Problem requirements. The stretch from the line with "brown spray bottle: 3 -> 1" through the line with "turquoise gift: 4 -> 3" in the records below: write it out exactly, and nothing else.

Dataset extract.
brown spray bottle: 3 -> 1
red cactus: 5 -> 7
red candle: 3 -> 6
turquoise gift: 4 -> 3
--
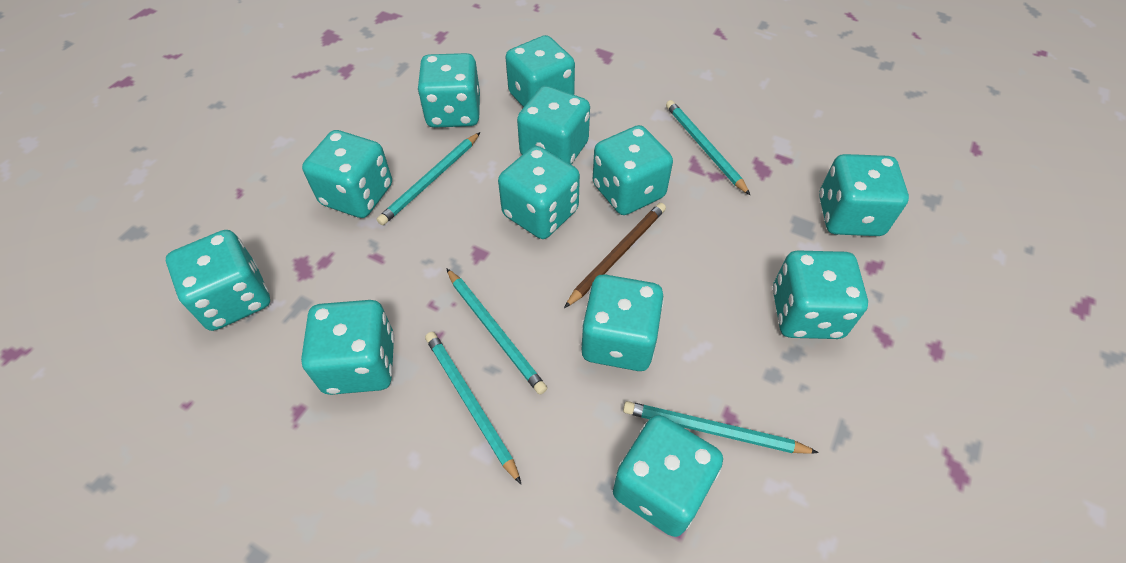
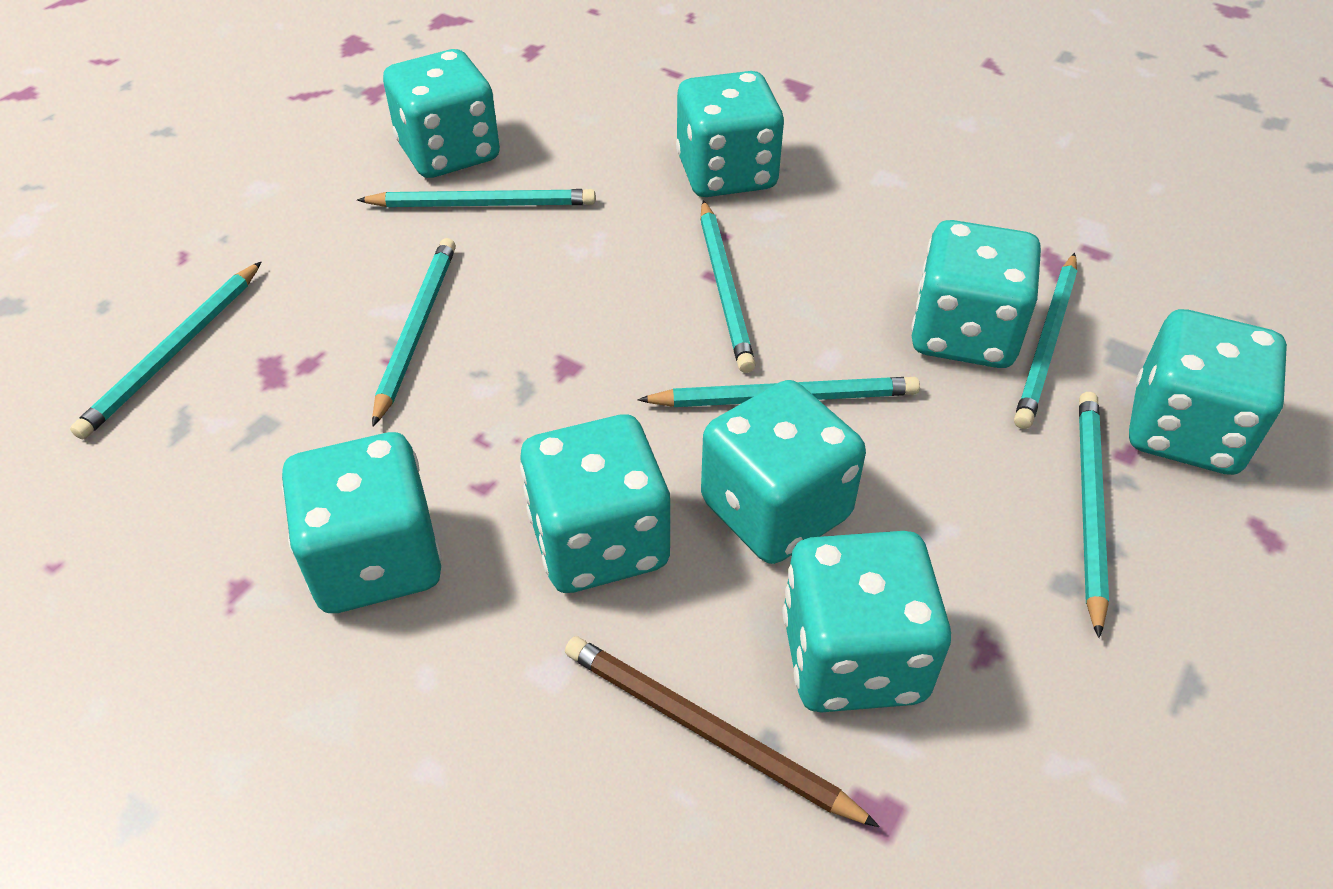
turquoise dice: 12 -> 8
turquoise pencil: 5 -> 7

Worked solution.
brown spray bottle: 3 -> 1
red cactus: 5 -> 7
red candle: 3 -> 6
turquoise gift: 4 -> 3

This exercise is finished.